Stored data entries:
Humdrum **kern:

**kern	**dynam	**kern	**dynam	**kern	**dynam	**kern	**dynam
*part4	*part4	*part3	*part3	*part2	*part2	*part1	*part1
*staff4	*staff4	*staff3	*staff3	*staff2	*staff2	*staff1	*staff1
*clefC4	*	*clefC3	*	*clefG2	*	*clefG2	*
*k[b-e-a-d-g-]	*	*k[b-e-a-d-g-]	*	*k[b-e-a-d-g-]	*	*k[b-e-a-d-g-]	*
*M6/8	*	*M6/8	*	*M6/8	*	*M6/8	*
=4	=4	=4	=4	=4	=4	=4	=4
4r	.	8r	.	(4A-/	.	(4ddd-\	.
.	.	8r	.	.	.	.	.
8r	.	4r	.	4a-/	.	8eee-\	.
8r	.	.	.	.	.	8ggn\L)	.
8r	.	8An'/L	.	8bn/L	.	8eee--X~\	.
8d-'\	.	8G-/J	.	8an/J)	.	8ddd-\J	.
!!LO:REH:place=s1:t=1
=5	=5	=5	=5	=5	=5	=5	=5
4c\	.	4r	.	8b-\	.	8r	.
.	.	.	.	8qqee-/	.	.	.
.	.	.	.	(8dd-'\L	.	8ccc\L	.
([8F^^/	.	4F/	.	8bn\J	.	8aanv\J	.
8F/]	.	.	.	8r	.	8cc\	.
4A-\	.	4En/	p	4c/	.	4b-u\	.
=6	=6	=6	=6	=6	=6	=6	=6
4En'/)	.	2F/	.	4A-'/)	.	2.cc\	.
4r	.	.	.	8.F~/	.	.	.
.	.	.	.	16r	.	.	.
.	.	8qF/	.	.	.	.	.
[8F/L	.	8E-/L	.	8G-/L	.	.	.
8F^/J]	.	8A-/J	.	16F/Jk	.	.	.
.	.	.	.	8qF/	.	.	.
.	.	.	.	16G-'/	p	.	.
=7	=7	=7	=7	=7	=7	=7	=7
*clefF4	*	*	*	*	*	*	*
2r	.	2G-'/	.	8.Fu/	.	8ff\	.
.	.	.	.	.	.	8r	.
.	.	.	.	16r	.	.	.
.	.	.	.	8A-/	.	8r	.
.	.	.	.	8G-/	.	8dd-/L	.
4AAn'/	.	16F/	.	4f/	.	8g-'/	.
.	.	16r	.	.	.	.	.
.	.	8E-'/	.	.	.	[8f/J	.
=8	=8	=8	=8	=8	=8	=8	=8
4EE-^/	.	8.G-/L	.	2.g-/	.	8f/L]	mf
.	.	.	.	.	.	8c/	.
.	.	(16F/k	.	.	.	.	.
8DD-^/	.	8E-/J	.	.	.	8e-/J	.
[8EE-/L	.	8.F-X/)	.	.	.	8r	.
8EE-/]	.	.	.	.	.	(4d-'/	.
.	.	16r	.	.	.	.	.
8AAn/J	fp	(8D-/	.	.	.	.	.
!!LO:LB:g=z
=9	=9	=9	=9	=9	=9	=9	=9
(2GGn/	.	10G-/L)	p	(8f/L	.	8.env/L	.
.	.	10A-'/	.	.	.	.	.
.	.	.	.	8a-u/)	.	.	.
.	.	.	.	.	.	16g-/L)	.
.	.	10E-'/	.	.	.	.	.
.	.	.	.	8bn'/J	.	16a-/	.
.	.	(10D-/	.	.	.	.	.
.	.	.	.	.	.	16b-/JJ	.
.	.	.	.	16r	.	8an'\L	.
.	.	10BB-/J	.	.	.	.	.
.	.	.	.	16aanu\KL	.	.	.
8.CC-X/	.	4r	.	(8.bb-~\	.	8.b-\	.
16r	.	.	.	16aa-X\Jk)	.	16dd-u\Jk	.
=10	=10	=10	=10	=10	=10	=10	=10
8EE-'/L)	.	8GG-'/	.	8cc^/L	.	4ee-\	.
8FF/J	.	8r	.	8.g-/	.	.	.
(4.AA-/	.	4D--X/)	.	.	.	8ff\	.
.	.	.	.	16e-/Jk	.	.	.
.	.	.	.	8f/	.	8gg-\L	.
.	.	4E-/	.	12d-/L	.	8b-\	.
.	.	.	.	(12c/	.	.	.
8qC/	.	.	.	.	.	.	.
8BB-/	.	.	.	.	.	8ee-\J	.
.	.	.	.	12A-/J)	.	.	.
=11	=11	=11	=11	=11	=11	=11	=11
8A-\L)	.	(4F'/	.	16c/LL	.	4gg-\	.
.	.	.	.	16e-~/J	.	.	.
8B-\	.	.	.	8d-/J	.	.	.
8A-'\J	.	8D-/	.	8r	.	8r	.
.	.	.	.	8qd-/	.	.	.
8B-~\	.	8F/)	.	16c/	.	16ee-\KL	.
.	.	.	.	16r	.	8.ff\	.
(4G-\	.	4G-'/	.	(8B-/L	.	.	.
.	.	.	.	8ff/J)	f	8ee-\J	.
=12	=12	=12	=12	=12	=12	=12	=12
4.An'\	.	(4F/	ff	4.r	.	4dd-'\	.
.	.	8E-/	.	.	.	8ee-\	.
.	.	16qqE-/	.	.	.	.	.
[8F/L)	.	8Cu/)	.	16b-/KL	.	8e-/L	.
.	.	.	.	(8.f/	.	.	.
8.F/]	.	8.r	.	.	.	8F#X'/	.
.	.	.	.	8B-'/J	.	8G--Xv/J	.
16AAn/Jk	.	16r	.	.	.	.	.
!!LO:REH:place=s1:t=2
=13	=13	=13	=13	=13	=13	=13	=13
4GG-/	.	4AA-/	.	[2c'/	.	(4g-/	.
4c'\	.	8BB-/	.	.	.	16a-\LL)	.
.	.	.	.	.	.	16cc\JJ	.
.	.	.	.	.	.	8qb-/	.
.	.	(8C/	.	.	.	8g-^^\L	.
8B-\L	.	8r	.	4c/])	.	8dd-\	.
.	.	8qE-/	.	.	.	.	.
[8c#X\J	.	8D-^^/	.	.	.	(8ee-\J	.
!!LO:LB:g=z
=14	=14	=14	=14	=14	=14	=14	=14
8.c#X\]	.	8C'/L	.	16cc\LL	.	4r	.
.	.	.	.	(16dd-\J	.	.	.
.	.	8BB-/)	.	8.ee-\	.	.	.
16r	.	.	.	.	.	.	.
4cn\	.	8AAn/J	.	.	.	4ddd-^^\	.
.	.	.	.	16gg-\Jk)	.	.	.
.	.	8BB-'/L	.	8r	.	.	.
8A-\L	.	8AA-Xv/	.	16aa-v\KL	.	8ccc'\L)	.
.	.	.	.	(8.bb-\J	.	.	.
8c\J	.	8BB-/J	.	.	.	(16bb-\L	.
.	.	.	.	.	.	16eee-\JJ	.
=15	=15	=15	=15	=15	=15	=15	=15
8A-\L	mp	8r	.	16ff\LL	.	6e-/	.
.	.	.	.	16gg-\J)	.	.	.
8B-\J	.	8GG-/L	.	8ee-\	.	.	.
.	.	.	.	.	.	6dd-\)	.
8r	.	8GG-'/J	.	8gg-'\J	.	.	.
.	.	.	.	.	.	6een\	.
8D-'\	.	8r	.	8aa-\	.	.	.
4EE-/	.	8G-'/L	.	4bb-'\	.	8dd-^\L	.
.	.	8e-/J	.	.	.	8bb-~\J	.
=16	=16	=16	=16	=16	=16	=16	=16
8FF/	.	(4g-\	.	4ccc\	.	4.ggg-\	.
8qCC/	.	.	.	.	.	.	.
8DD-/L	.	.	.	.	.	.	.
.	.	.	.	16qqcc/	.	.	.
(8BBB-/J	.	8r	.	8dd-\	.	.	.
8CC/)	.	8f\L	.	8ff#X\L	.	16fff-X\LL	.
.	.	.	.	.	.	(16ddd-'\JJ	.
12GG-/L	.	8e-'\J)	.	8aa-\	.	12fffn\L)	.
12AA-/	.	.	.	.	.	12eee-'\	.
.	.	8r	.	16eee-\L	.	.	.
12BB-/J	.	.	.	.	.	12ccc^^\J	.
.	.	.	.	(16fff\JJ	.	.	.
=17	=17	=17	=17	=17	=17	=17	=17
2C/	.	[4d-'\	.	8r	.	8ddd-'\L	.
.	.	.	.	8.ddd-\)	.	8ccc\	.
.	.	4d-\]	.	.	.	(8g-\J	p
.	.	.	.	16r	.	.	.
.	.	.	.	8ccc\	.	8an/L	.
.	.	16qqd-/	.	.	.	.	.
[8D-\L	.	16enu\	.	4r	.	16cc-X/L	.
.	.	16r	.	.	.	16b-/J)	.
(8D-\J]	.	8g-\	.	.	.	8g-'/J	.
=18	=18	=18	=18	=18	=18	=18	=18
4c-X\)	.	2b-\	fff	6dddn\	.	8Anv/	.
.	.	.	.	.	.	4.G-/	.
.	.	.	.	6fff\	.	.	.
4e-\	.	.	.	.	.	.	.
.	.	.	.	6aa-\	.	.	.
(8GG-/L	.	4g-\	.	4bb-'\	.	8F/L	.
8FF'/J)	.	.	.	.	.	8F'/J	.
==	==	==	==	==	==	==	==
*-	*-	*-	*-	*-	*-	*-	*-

- Problem to work on: List each of the lines above that contains the string "kern". Case counts.

- Expected output:
Humdrum **kern:
**kern	**dynam	**kern	**dynam	**kern	**dynam	**kern	**dynam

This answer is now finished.